Object correspondence data
****
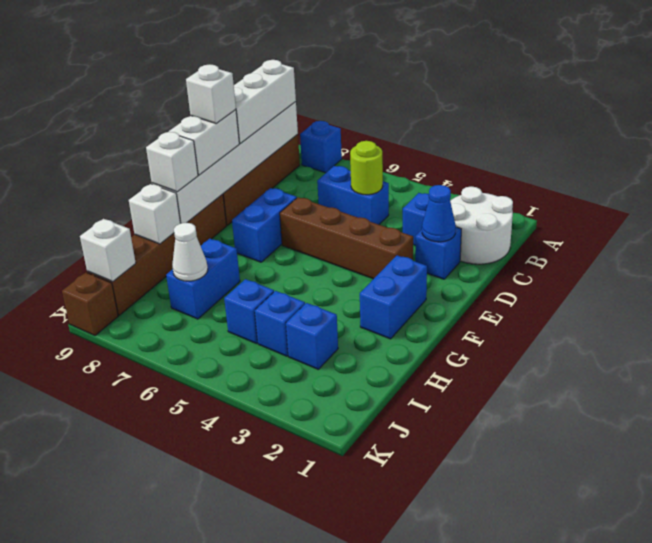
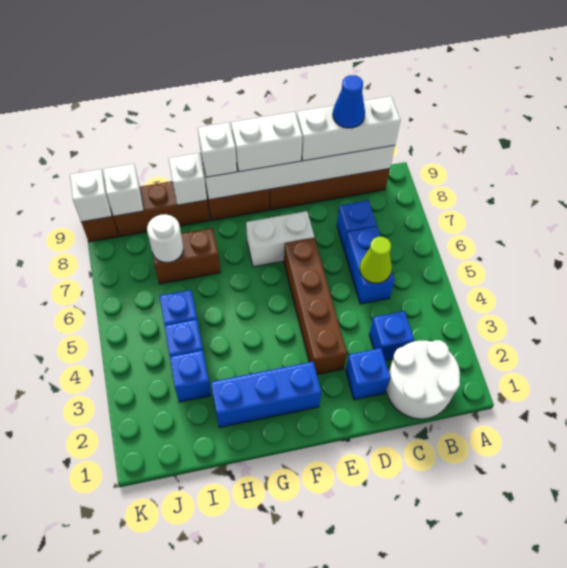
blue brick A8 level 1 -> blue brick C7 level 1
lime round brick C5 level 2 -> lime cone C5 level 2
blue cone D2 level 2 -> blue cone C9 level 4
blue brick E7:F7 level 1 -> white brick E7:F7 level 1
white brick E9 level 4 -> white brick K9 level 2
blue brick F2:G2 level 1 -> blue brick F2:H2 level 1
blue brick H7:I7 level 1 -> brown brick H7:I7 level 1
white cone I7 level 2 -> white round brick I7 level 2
****
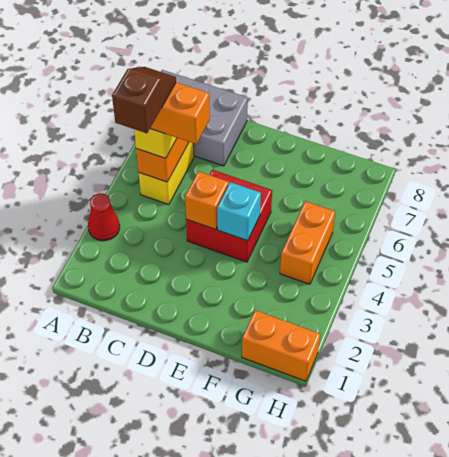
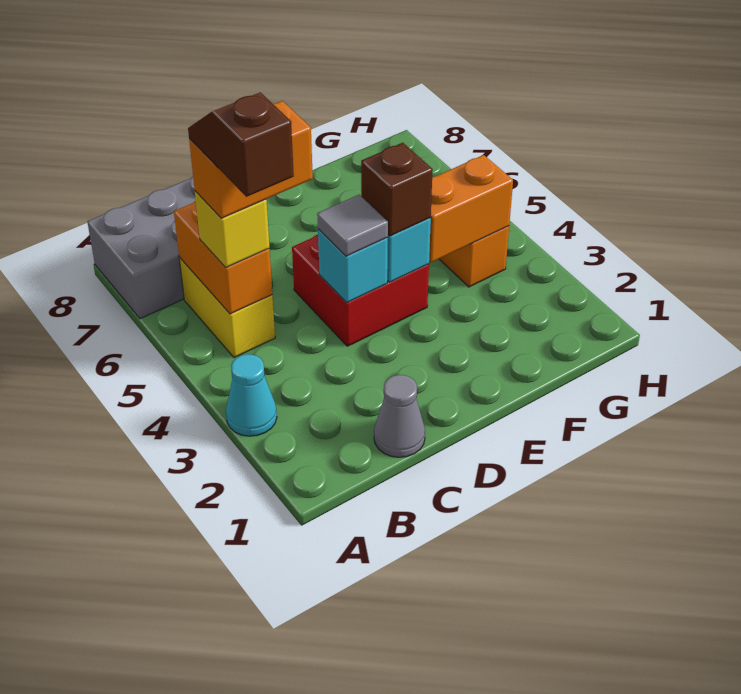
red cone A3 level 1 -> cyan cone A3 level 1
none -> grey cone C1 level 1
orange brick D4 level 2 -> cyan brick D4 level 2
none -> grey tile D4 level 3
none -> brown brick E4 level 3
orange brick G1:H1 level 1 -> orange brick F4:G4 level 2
****
• Exercise: When the line with "none -> grey tile D4 level 3" is reached in the data above, begin copying, and stop after the line with "orange brick G1:H1"; copy each line exactly, both ends included.

• Solution for this task:
none -> grey tile D4 level 3
none -> brown brick E4 level 3
orange brick G1:H1 level 1 -> orange brick F4:G4 level 2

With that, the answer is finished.